[Scene images with change listings]
________

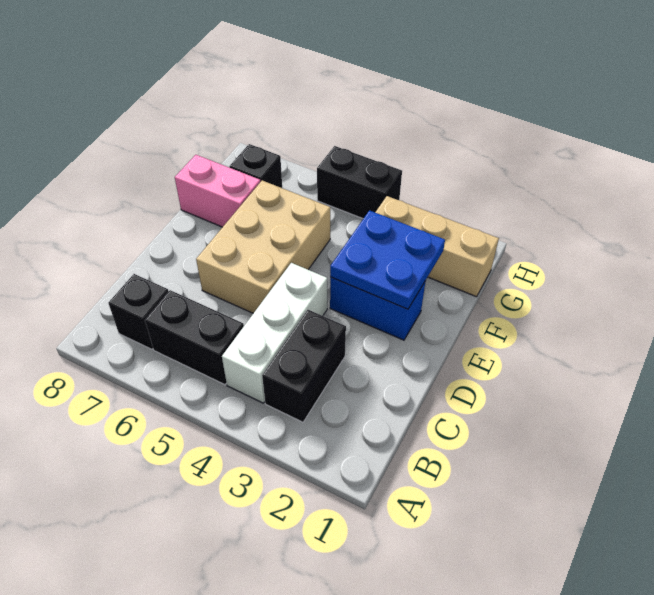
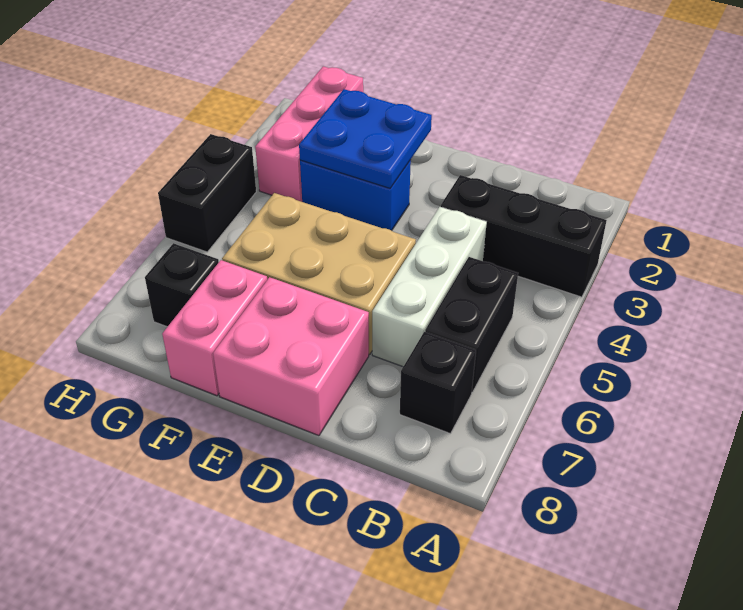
black 1x2 brick [262,310,346,422] -> black 1x3 brick [441,175,607,297]
white 1x3 brick [222,263,327,403] -> white 1x3 brick turned to [372,207,487,367]
none -> pink 2x2 brick [213,277,369,436]
blue 1x2 brick [330,277,426,340] -> blue 1x2 brick turned to [300,160,411,231]
tan 1x3 brick [375,196,499,297] -> pink 1x3 brick [255,66,363,202]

________

Task directions | Write out, word for word, every line from the one containing "blue 1x2 brick [330,277,426,340]" through the last line of the records above.

Written answer |
blue 1x2 brick [330,277,426,340] -> blue 1x2 brick turned to [300,160,411,231]
tan 1x3 brick [375,196,499,297] -> pink 1x3 brick [255,66,363,202]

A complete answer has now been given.